* PROVIDED RECORDS *

------------

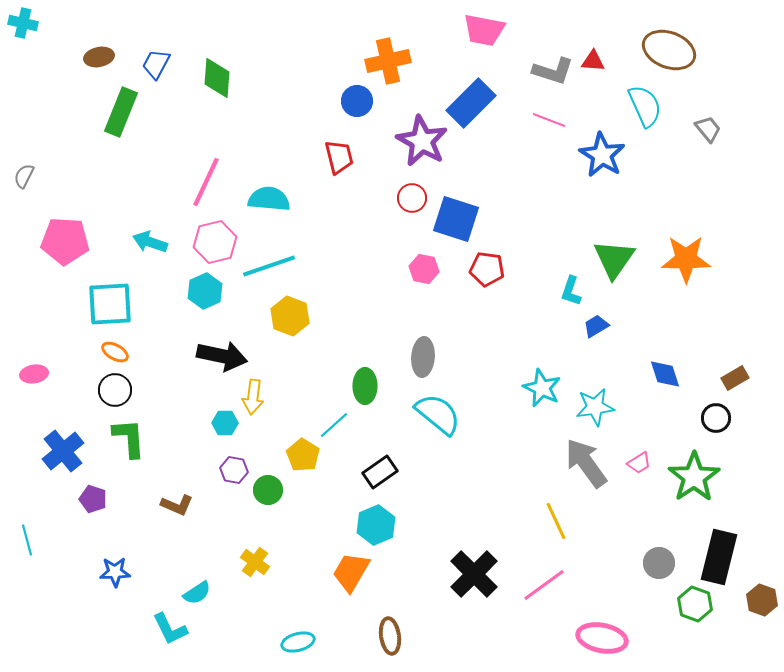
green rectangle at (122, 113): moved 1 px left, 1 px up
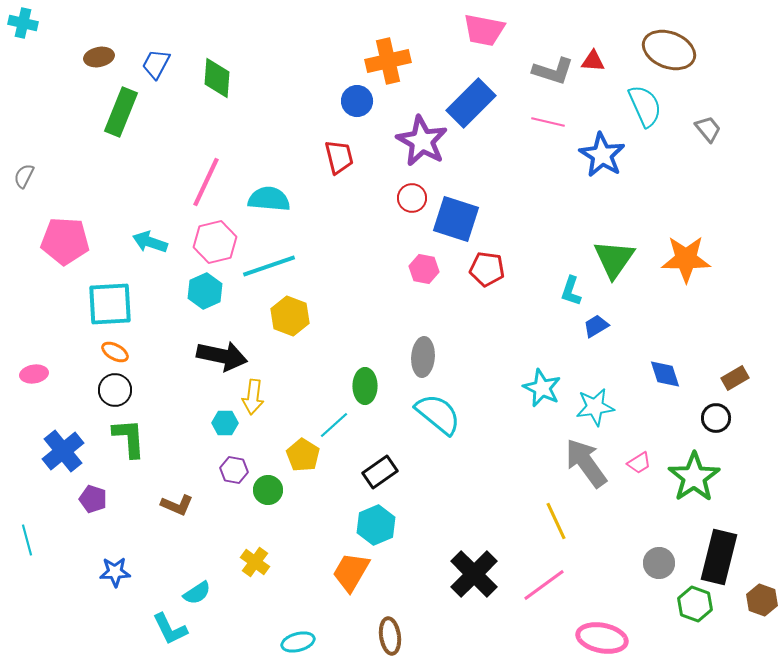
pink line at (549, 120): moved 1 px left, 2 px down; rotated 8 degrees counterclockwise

------------

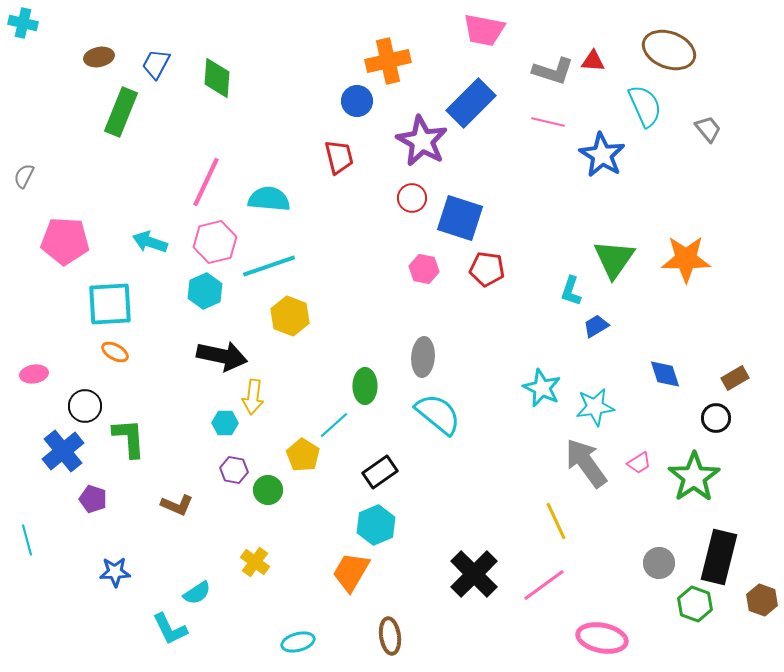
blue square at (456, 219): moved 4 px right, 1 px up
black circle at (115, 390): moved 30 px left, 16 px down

------------

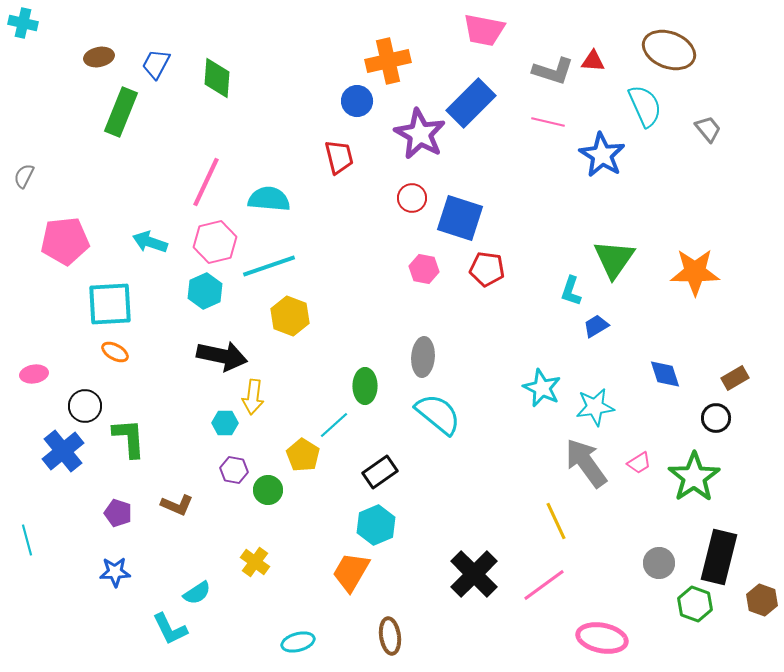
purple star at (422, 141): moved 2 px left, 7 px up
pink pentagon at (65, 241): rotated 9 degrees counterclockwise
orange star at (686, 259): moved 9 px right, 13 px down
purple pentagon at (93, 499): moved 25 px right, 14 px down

------------

* WHAT YOU SHOULD DO *
Copy out every row from the one containing "purple star at" down to the one containing "purple pentagon at", both included, with nothing else.

* THE OUTPUT *
purple star at (422, 141): moved 2 px left, 7 px up
pink pentagon at (65, 241): rotated 9 degrees counterclockwise
orange star at (686, 259): moved 9 px right, 13 px down
purple pentagon at (93, 499): moved 25 px right, 14 px down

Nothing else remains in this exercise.